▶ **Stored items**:
Start of Block

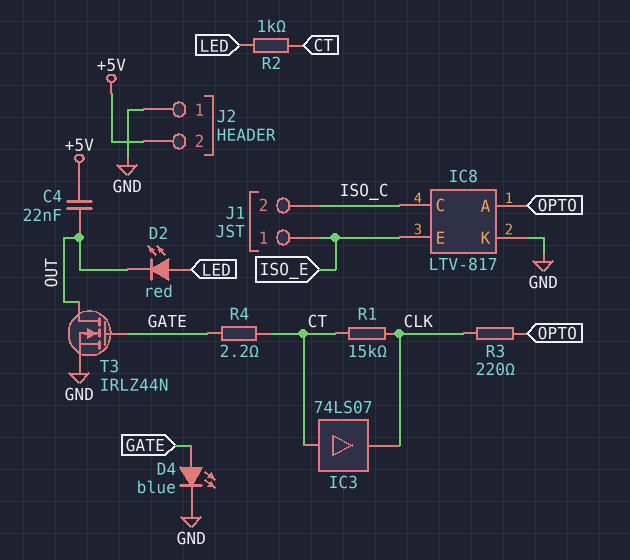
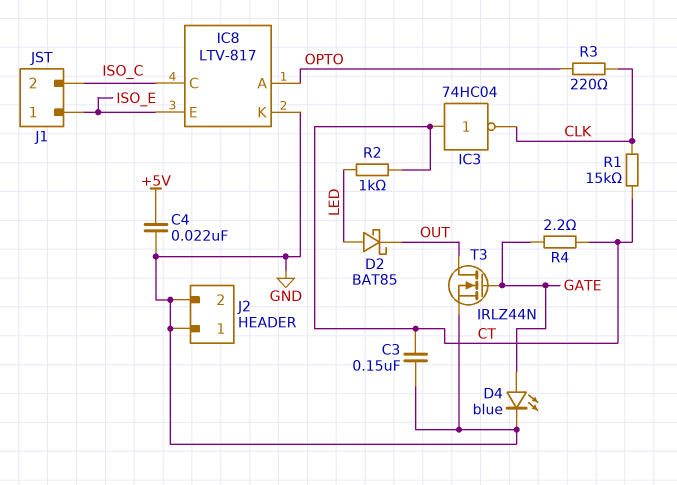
C3: none -> 150nF (CT, GND)
C4: 22nF (+5V, OUT) -> 22nF (+5V, GND)
D2: LED red (A LED, K OUT) -> schottky BAT85 (A LED, K OUT)
IC3: buffer 74LS07 (in CT, out CLK) -> NOT 74HC04 (in CT, out CLK)
J2 pin 2: +5V -> GND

End of Block

▶ **How to complete this task**: Reproduce each line of the records exactly and exclude any images.

▶ **Result for this task**:
C3: none -> 150nF (CT, GND)
C4: 22nF (+5V, OUT) -> 22nF (+5V, GND)
D2: LED red (A LED, K OUT) -> schottky BAT85 (A LED, K OUT)
IC3: buffer 74LS07 (in CT, out CLK) -> NOT 74HC04 (in CT, out CLK)
J2 pin 2: +5V -> GND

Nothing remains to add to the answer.